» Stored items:
********************

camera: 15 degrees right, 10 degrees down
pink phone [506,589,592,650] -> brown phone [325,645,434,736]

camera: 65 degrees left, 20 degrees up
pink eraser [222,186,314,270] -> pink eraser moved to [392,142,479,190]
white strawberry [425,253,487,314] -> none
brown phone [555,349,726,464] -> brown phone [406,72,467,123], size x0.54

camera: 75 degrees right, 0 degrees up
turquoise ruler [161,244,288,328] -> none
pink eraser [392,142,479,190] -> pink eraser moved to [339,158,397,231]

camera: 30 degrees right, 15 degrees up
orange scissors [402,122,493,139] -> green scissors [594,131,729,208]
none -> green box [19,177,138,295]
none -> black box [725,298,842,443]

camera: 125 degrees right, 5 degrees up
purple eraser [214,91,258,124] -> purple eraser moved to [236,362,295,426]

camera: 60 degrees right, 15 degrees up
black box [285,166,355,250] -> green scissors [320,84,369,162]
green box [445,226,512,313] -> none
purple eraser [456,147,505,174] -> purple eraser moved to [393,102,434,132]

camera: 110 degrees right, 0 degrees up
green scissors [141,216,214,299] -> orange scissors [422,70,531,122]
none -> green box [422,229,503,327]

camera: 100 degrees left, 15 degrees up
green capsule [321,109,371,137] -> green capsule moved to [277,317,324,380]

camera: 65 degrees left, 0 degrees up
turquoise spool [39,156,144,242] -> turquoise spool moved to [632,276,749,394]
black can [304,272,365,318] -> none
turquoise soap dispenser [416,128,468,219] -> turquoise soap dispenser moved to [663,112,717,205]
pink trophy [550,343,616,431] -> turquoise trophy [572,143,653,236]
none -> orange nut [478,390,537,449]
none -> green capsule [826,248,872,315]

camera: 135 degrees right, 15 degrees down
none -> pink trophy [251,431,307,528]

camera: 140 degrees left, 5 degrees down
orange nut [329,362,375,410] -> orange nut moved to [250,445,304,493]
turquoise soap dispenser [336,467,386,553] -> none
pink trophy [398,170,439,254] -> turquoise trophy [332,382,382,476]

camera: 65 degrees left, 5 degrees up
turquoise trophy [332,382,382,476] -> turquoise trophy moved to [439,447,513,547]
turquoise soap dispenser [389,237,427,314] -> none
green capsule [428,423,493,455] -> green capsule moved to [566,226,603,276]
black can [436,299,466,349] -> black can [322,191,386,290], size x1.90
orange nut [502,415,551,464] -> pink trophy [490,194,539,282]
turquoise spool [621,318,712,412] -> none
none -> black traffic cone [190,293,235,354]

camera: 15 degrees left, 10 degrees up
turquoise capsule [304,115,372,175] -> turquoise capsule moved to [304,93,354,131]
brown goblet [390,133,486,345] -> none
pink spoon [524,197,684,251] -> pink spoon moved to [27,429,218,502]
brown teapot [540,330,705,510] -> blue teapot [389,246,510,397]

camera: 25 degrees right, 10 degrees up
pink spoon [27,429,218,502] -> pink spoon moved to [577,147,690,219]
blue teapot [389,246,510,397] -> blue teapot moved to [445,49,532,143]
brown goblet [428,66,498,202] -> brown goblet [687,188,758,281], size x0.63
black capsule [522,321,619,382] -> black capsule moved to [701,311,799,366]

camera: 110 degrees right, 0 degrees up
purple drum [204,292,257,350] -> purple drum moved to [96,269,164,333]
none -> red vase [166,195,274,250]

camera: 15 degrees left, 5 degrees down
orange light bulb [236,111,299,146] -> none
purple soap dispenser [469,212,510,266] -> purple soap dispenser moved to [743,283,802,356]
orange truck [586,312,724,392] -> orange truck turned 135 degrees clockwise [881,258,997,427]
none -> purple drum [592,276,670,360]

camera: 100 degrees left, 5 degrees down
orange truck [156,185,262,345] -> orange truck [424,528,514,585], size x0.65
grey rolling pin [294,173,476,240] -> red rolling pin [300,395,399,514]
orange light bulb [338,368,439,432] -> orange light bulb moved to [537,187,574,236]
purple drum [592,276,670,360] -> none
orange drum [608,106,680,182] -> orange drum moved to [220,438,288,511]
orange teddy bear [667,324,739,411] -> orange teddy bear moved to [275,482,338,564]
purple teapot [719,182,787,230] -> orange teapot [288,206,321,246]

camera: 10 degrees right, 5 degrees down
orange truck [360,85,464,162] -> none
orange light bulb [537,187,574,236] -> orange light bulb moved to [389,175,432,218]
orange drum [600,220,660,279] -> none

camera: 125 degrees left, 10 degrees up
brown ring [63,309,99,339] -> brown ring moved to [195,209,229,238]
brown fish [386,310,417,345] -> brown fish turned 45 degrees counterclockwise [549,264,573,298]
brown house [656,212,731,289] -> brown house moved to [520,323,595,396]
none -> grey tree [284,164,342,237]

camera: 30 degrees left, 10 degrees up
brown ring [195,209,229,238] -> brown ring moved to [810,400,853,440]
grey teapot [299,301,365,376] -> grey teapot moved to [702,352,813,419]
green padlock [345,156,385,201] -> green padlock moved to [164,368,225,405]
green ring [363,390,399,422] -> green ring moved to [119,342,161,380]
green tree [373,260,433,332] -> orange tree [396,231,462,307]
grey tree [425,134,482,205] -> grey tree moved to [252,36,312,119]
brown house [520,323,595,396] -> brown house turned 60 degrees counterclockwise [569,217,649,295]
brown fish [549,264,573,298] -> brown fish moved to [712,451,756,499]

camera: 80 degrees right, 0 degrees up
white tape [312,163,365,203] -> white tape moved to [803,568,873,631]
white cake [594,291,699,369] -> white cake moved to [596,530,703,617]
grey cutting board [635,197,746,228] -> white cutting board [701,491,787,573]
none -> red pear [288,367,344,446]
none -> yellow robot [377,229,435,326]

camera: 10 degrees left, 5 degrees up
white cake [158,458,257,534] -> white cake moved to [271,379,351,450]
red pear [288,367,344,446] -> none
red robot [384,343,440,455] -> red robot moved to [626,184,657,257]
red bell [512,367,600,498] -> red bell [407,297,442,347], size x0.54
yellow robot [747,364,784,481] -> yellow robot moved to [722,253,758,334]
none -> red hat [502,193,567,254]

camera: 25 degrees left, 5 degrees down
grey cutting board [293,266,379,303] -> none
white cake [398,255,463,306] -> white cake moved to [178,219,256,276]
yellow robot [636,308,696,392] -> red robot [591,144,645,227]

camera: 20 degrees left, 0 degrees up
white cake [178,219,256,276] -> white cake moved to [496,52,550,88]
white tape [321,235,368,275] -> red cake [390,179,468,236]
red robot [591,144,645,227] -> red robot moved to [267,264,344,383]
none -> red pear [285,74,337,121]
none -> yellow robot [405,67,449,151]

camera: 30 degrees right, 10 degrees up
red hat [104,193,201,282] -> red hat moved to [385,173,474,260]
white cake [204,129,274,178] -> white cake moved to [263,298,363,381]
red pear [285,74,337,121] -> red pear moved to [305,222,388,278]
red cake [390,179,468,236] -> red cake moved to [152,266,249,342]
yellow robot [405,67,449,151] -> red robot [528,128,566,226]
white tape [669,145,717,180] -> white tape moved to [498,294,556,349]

********************

» Exercise: Please find, in the entries above, every line where "ring" occurs, and copy it.

» Written answer:
brown ring [63,309,99,339] -> brown ring moved to [195,209,229,238]
brown ring [195,209,229,238] -> brown ring moved to [810,400,853,440]
green ring [363,390,399,422] -> green ring moved to [119,342,161,380]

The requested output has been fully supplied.